Records:
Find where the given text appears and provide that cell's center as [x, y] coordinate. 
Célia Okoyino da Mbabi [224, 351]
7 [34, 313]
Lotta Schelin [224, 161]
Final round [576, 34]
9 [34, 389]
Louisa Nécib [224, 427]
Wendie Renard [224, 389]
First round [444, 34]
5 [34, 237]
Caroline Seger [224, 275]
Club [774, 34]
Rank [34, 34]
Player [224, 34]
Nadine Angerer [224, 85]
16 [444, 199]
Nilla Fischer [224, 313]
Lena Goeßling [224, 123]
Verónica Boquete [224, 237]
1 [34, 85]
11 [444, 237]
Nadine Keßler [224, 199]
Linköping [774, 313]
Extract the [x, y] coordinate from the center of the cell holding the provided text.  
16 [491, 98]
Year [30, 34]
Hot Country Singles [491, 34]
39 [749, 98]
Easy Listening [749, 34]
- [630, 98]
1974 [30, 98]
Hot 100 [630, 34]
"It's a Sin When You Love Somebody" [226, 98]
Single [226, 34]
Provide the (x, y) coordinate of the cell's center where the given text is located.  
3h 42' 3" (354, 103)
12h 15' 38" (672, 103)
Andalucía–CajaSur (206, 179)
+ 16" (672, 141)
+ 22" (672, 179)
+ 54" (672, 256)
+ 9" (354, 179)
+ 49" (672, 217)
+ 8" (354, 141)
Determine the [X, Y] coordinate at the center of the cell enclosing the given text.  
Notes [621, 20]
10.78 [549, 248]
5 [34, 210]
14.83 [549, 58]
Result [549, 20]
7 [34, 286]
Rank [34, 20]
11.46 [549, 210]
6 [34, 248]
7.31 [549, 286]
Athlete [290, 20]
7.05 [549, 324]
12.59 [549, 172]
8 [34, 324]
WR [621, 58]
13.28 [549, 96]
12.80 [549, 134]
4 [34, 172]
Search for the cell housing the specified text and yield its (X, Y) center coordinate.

# [Request]
Rename "Rank" to "Place" everywhere it occurs in the records, and reproduce the lines with nothing else altered.

# [Task solution]
Find where the given text appears and provide that cell's center as [x, y] coordinate. 
Célia Okoyino da Mbabi [224, 351]
7 [34, 313]
Lotta Schelin [224, 161]
Final round [576, 34]
9 [34, 389]
Louisa Nécib [224, 427]
Wendie Renard [224, 389]
First round [444, 34]
5 [34, 237]
Caroline Seger [224, 275]
Club [774, 34]
Place [34, 34]
Player [224, 34]
Nadine Angerer [224, 85]
16 [444, 199]
Nilla Fischer [224, 313]
Lena Goeßling [224, 123]
Verónica Boquete [224, 237]
1 [34, 85]
11 [444, 237]
Nadine Keßler [224, 199]
Linköping [774, 313]
Extract the [x, y] coordinate from the center of the cell holding the provided text.  
16 [491, 98]
Year [30, 34]
Hot Country Singles [491, 34]
39 [749, 98]
Easy Listening [749, 34]
- [630, 98]
1974 [30, 98]
Hot 100 [630, 34]
"It's a Sin When You Love Somebody" [226, 98]
Single [226, 34]
Provide the (x, y) coordinate of the cell's center where the given text is located.  
3h 42' 3" (354, 103)
12h 15' 38" (672, 103)
Andalucía–CajaSur (206, 179)
+ 16" (672, 141)
+ 22" (672, 179)
+ 54" (672, 256)
+ 9" (354, 179)
+ 49" (672, 217)
+ 8" (354, 141)
Determine the [X, Y] coordinate at the center of the cell enclosing the given text.  
Notes [621, 20]
10.78 [549, 248]
5 [34, 210]
14.83 [549, 58]
Result [549, 20]
7 [34, 286]
Place [34, 20]
11.46 [549, 210]
6 [34, 248]
7.31 [549, 286]
Athlete [290, 20]
7.05 [549, 324]
12.59 [549, 172]
8 [34, 324]
WR [621, 58]
13.28 [549, 96]
12.80 [549, 134]
4 [34, 172]
Search for the cell housing the specified text and yield its (X, Y) center coordinate.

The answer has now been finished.